> **Work to complete**
Please give the lines below again exactly as they stand, from the one that contains "pink circle: moved 5 px right, 3 px up" up to and including the one that contains "green star: moved", leaving all pictures out.

**** Entries supplied

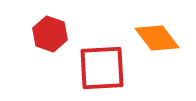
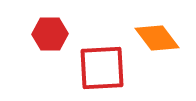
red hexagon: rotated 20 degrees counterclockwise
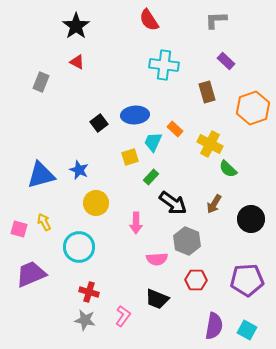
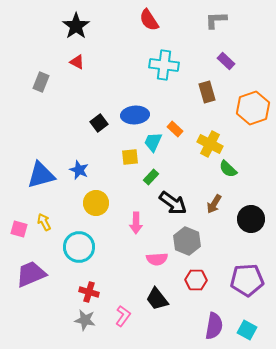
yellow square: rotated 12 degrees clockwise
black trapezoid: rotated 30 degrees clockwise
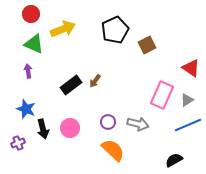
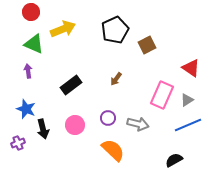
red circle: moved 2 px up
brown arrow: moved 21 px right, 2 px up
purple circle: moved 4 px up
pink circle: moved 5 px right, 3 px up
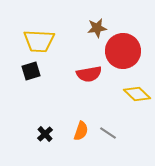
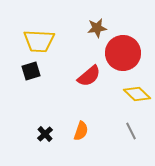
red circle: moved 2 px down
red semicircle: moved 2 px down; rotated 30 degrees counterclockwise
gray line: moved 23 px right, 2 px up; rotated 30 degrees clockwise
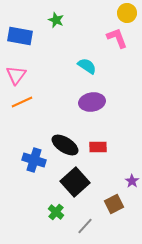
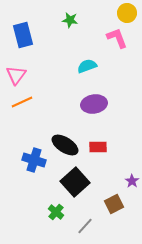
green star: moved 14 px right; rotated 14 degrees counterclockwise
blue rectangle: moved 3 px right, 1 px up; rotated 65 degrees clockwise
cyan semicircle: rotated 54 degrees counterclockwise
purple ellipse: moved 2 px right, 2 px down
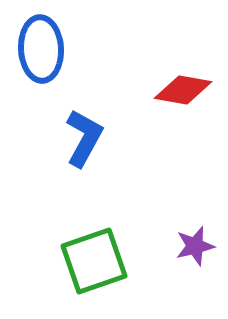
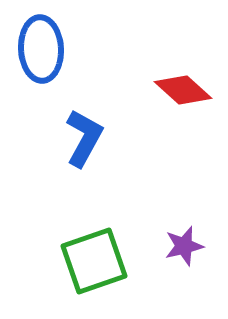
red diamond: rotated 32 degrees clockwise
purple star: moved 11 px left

********

> **Exercise result**
pink circle: moved 5 px right, 3 px up
red circle: moved 2 px down
red semicircle: moved 2 px down; rotated 30 degrees counterclockwise
gray line: moved 23 px right, 2 px up; rotated 30 degrees clockwise
green star: moved 14 px right; rotated 14 degrees counterclockwise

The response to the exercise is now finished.